Whenever a picture appears in the listing below, leave it out, and copy exactly the lines from the one containing "Q3: NPN (B N010, C" through the end.

====

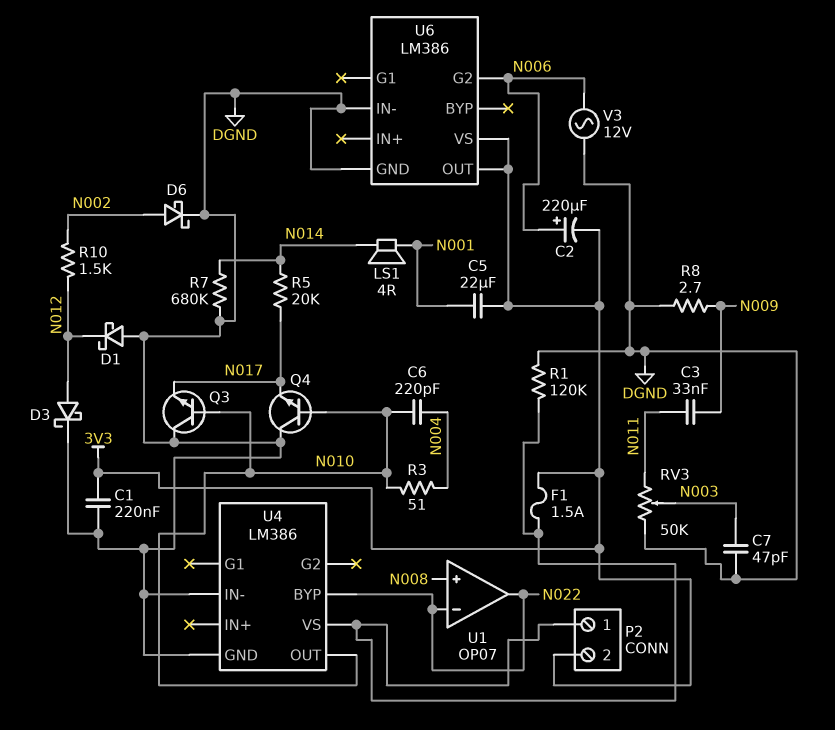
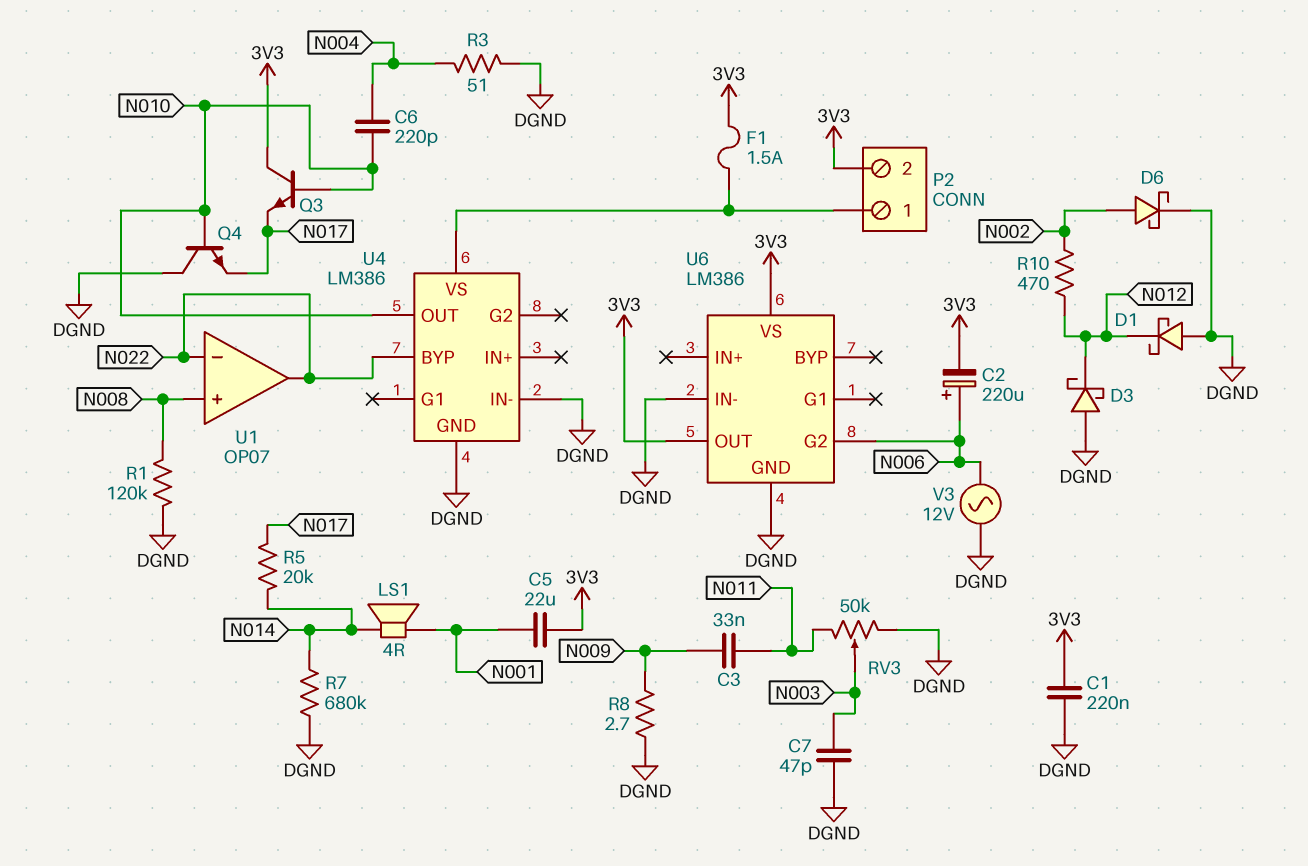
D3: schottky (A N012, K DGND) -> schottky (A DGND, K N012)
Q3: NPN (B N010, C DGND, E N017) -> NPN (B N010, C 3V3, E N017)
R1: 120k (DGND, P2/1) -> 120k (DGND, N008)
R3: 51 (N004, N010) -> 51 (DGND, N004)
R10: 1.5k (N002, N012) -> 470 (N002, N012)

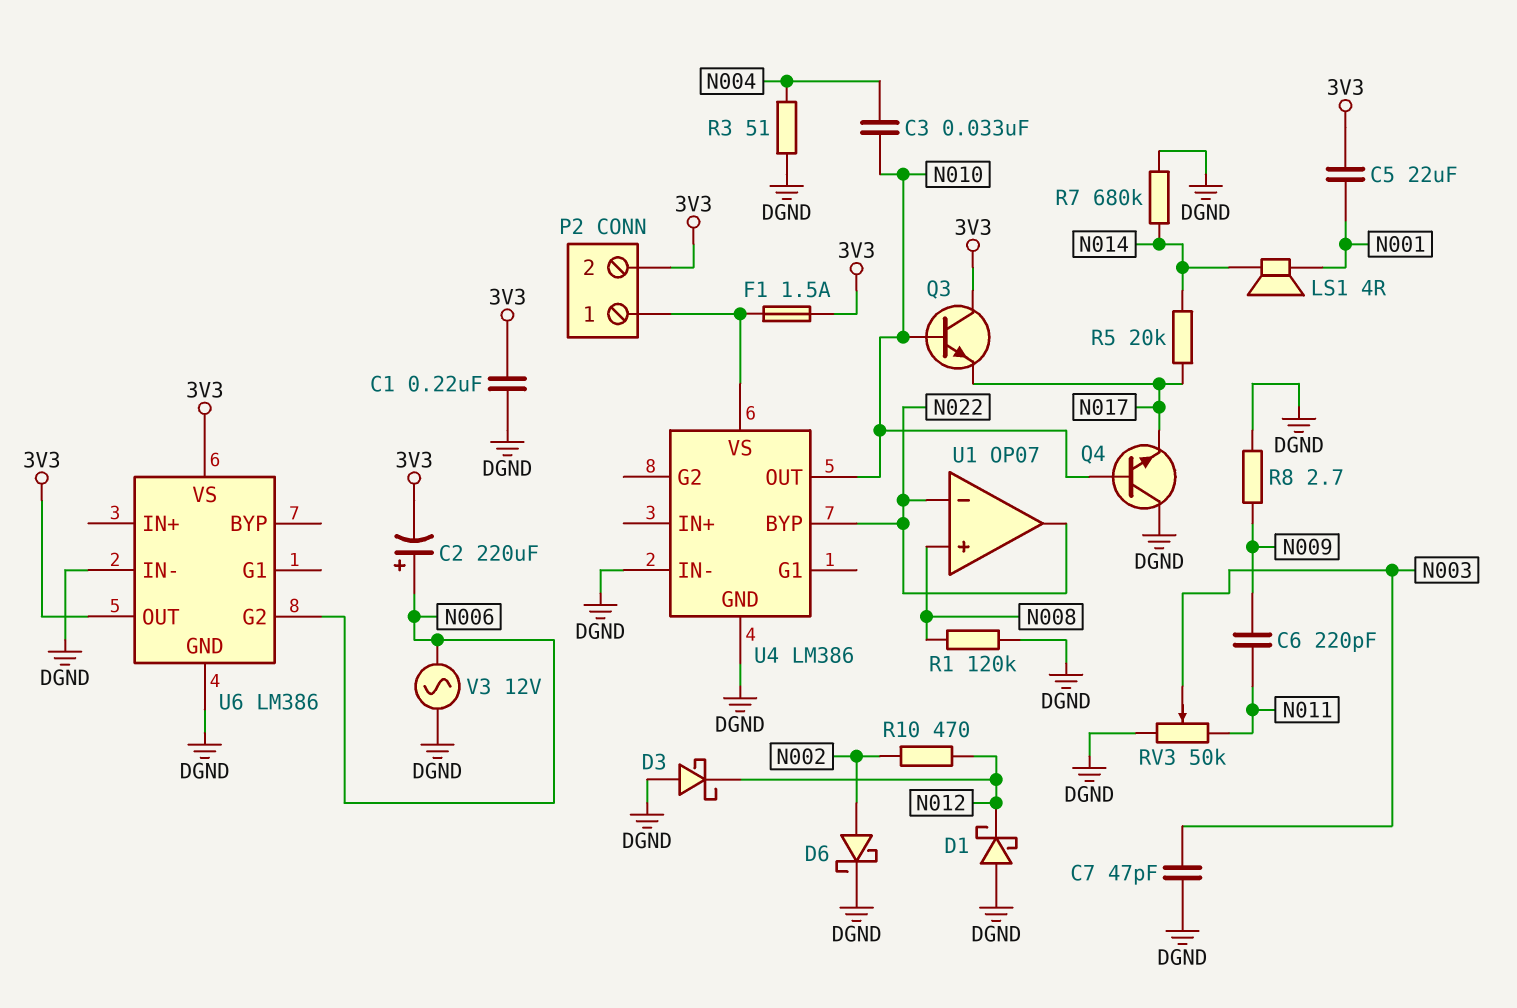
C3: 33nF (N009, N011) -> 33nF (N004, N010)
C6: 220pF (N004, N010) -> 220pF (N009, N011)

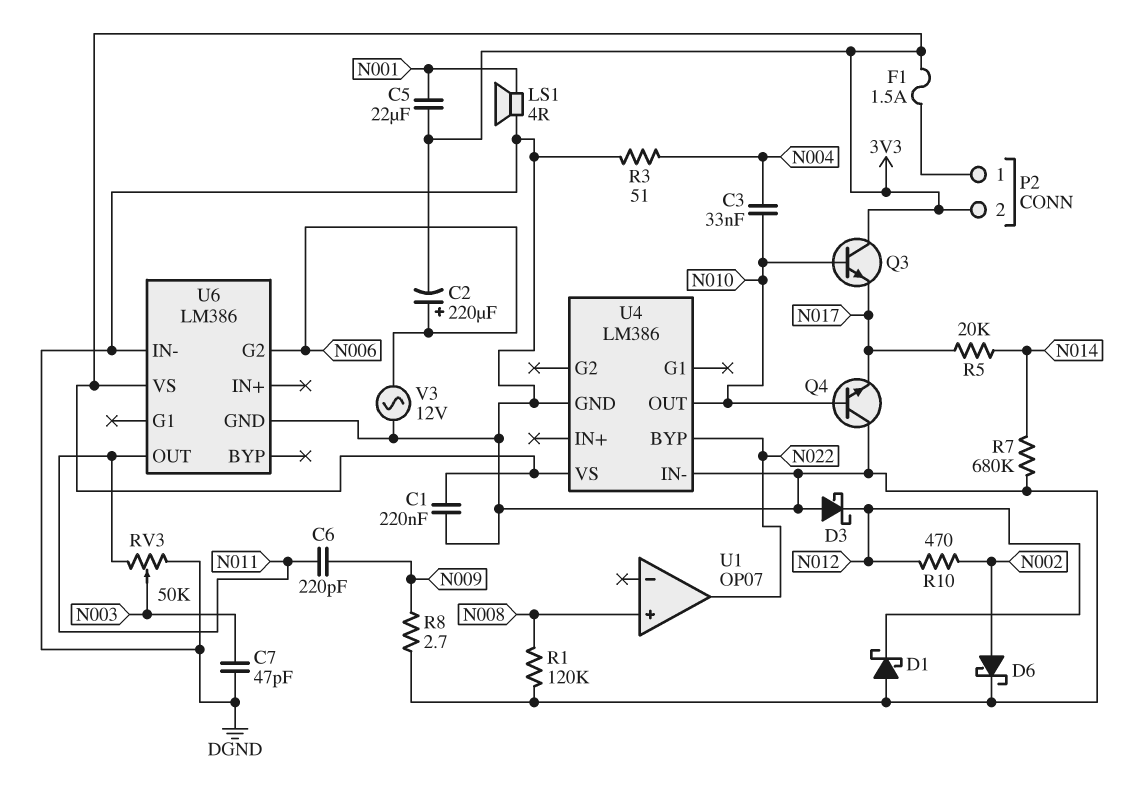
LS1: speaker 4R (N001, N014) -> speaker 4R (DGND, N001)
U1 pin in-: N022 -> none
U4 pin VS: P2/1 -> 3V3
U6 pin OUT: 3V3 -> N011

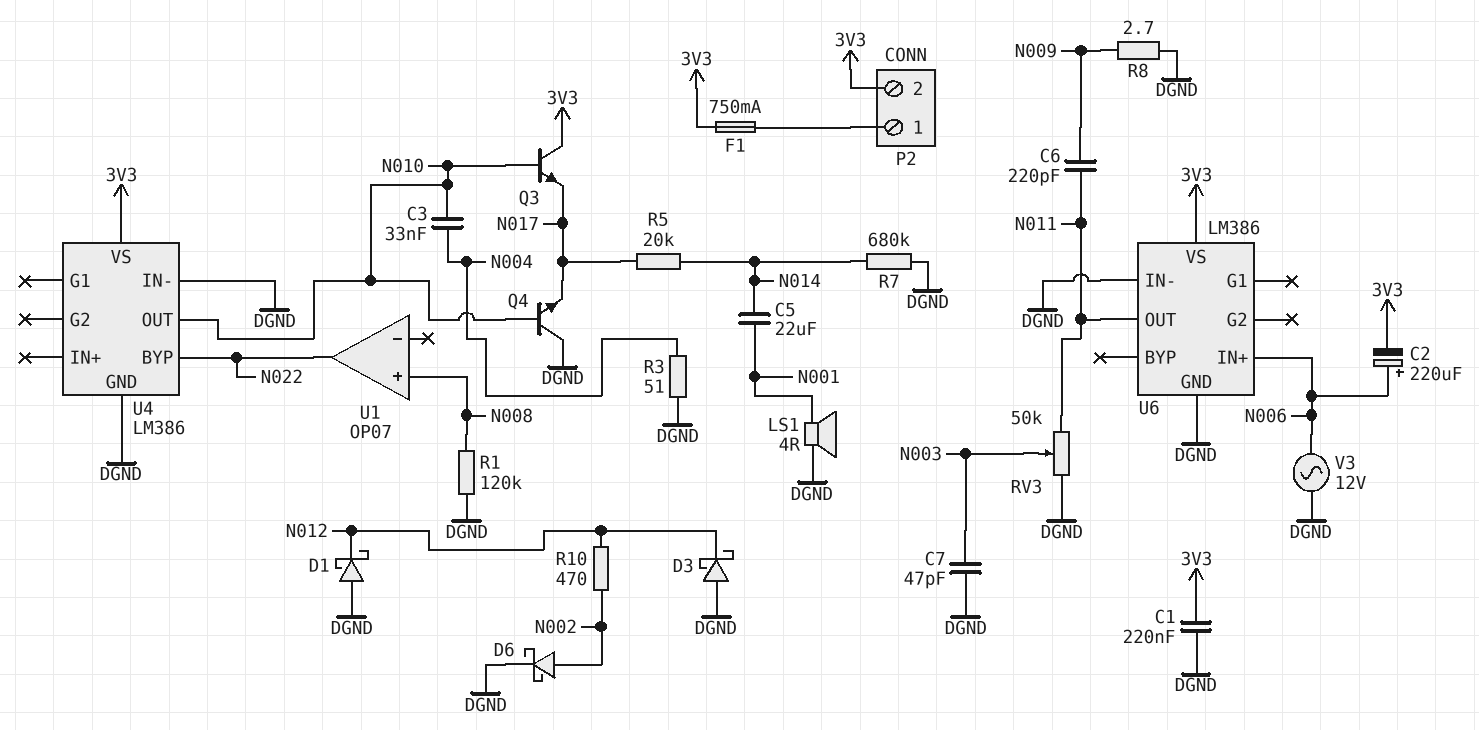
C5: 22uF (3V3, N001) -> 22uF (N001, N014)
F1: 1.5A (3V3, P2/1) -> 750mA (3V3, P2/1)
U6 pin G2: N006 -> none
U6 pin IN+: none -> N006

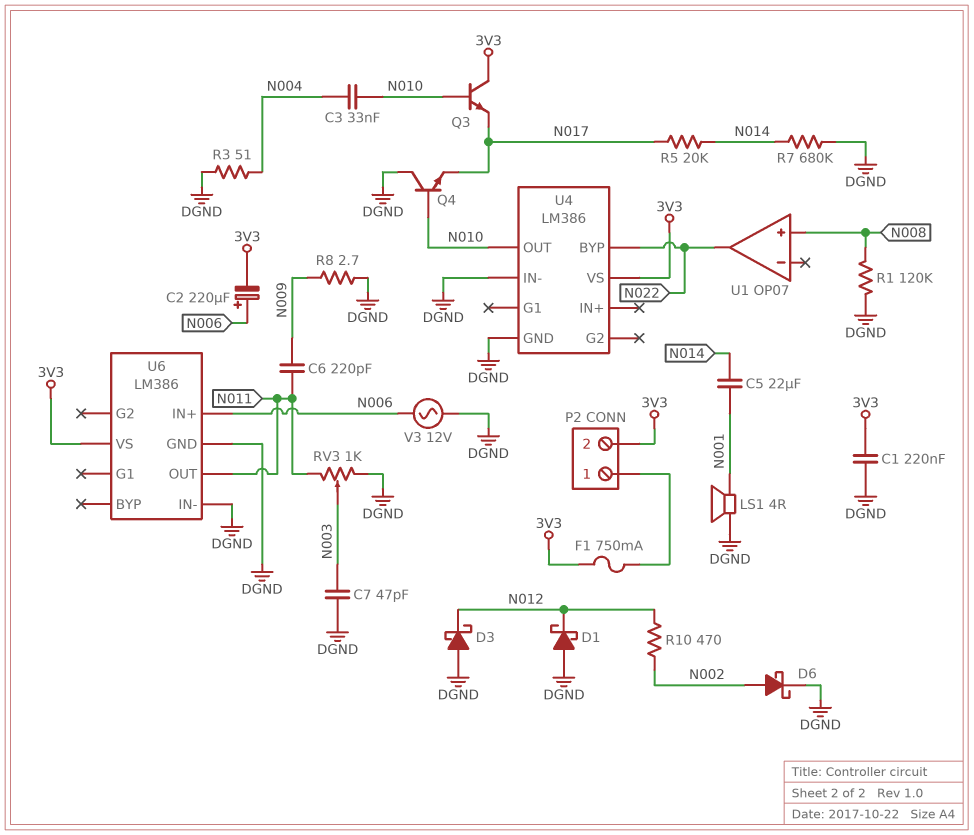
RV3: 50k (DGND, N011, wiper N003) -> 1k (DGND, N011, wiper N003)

====

* Response to this task:
Q3: NPN (B N010, C DGND, E N017) -> NPN (B N010, C 3V3, E N017)
R1: 120k (DGND, P2/1) -> 120k (DGND, N008)
R3: 51 (N004, N010) -> 51 (DGND, N004)
R10: 1.5k (N002, N012) -> 470 (N002, N012)

C3: 33nF (N009, N011) -> 33nF (N004, N010)
C6: 220pF (N004, N010) -> 220pF (N009, N011)

LS1: speaker 4R (N001, N014) -> speaker 4R (DGND, N001)
U1 pin in-: N022 -> none
U4 pin VS: P2/1 -> 3V3
U6 pin OUT: 3V3 -> N011

C5: 22uF (3V3, N001) -> 22uF (N001, N014)
F1: 1.5A (3V3, P2/1) -> 750mA (3V3, P2/1)
U6 pin G2: N006 -> none
U6 pin IN+: none -> N006

RV3: 50k (DGND, N011, wiper N003) -> 1k (DGND, N011, wiper N003)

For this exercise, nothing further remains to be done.